#### Your task
Verbatim copy, images removed: write out the entries below.

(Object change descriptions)

------

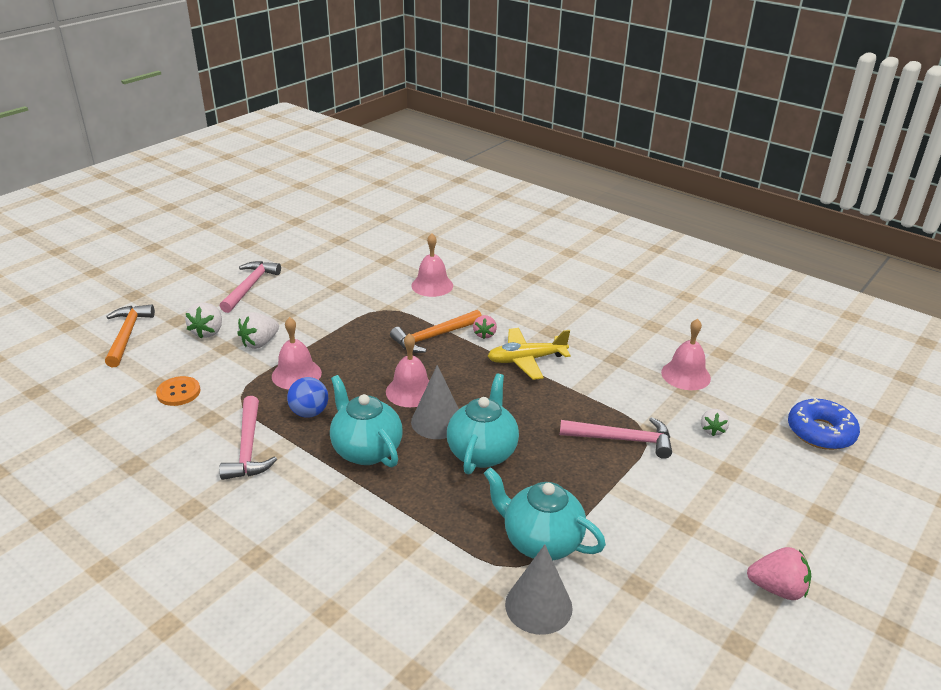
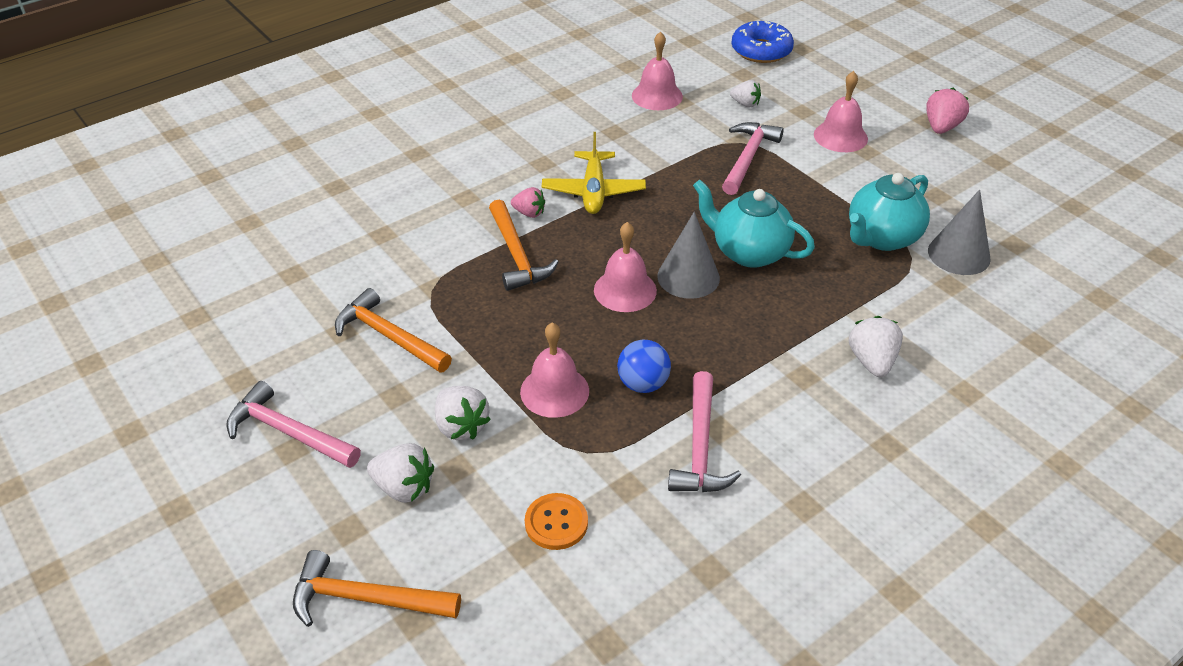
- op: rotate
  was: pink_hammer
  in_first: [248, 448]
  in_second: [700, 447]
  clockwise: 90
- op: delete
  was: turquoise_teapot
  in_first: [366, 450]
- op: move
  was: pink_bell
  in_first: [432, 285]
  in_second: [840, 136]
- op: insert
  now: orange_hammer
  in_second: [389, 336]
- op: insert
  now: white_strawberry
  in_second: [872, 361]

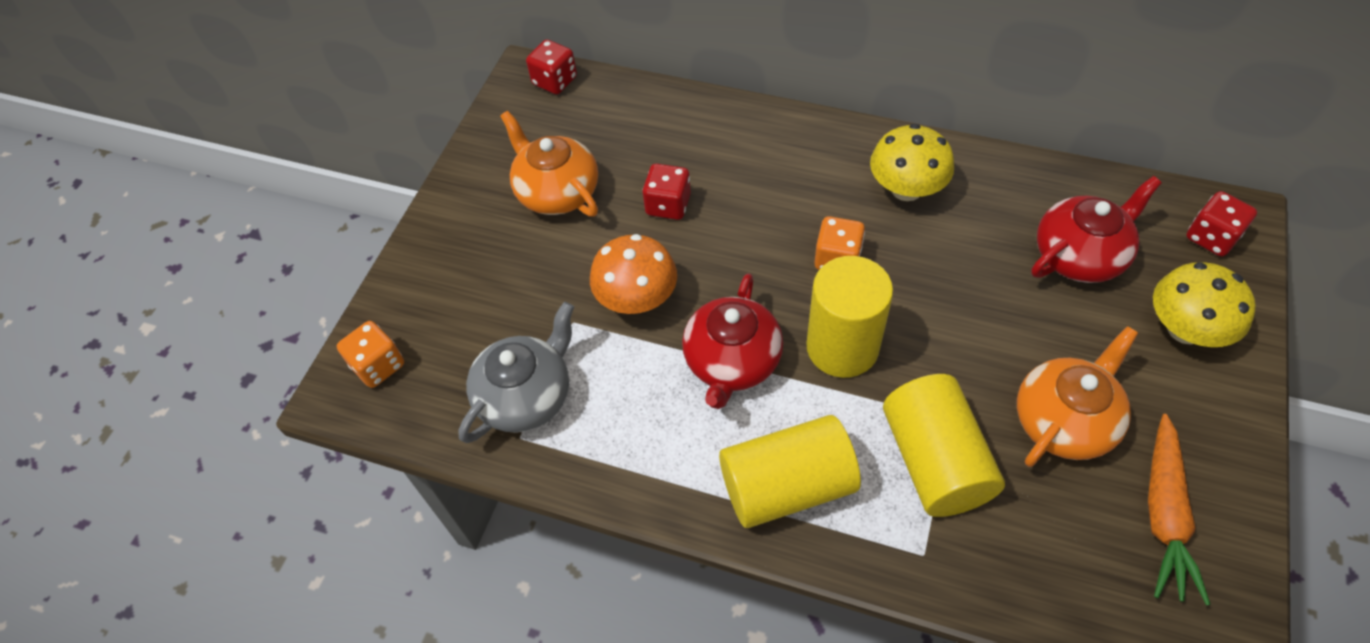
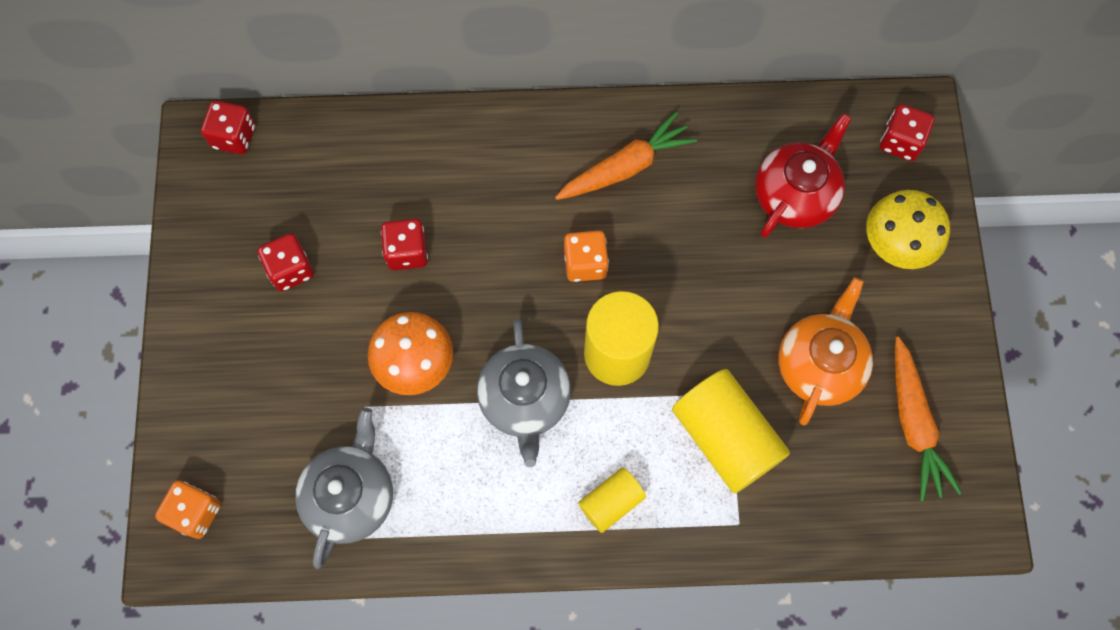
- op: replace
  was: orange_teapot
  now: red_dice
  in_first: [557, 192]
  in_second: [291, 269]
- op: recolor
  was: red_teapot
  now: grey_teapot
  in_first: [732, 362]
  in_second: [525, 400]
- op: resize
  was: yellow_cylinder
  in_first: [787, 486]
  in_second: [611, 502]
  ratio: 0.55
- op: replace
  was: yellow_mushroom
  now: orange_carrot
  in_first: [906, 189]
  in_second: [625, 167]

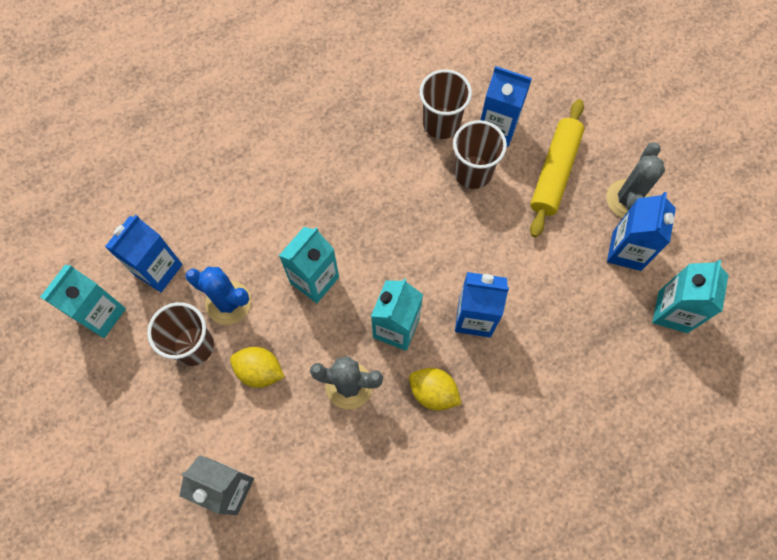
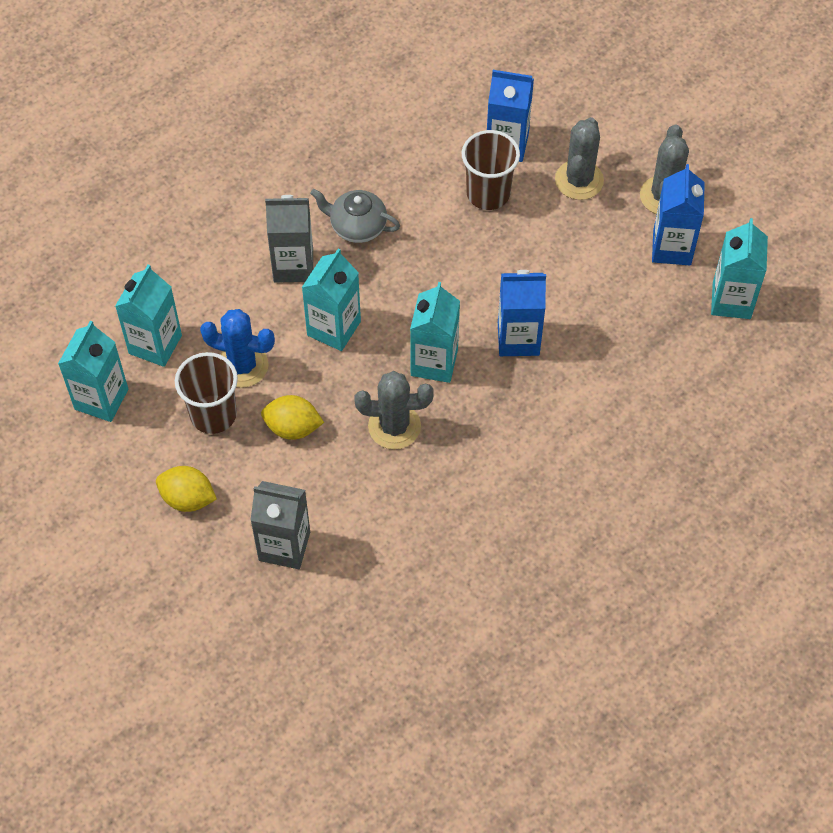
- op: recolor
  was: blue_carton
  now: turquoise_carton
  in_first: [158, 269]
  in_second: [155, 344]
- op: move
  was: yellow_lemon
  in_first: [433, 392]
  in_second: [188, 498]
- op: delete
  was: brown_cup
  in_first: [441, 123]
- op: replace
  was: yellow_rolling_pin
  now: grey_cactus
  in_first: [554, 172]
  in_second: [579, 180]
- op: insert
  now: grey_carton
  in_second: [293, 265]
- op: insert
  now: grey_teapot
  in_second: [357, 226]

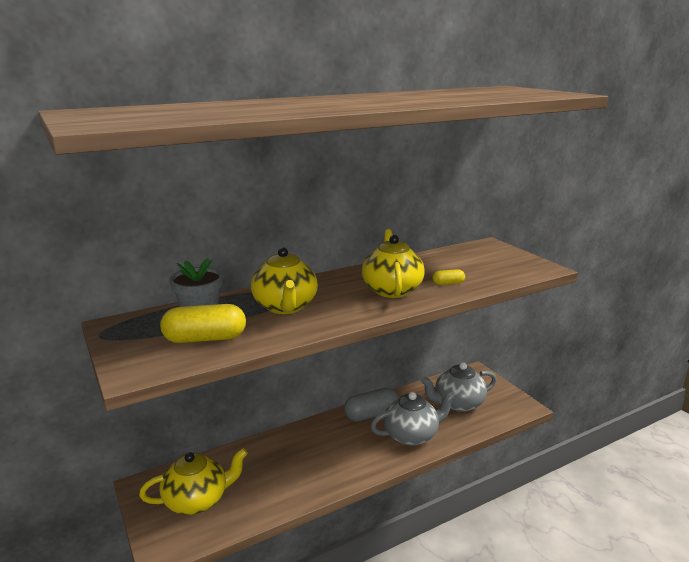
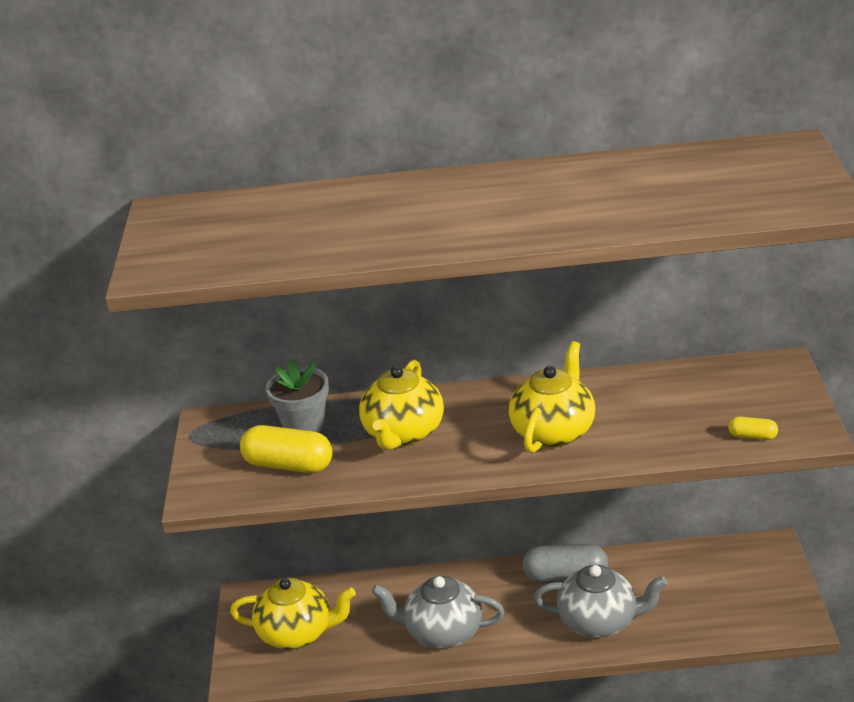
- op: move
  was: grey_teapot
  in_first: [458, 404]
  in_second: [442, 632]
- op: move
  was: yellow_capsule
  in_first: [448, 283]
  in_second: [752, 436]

------

#### Completed task
- op: rotate
  was: pink_hammer
  in_first: [248, 448]
  in_second: [700, 447]
  clockwise: 90
- op: delete
  was: turquoise_teapot
  in_first: [366, 450]
- op: move
  was: pink_bell
  in_first: [432, 285]
  in_second: [840, 136]
- op: insert
  now: orange_hammer
  in_second: [389, 336]
- op: insert
  now: white_strawberry
  in_second: [872, 361]

- op: replace
  was: orange_teapot
  now: red_dice
  in_first: [557, 192]
  in_second: [291, 269]
- op: recolor
  was: red_teapot
  now: grey_teapot
  in_first: [732, 362]
  in_second: [525, 400]
- op: resize
  was: yellow_cylinder
  in_first: [787, 486]
  in_second: [611, 502]
  ratio: 0.55
- op: replace
  was: yellow_mushroom
  now: orange_carrot
  in_first: [906, 189]
  in_second: [625, 167]

- op: recolor
  was: blue_carton
  now: turquoise_carton
  in_first: [158, 269]
  in_second: [155, 344]
- op: move
  was: yellow_lemon
  in_first: [433, 392]
  in_second: [188, 498]
- op: delete
  was: brown_cup
  in_first: [441, 123]
- op: replace
  was: yellow_rolling_pin
  now: grey_cactus
  in_first: [554, 172]
  in_second: [579, 180]
- op: insert
  now: grey_carton
  in_second: [293, 265]
- op: insert
  now: grey_teapot
  in_second: [357, 226]

- op: move
  was: grey_teapot
  in_first: [458, 404]
  in_second: [442, 632]
- op: move
  was: yellow_capsule
  in_first: [448, 283]
  in_second: [752, 436]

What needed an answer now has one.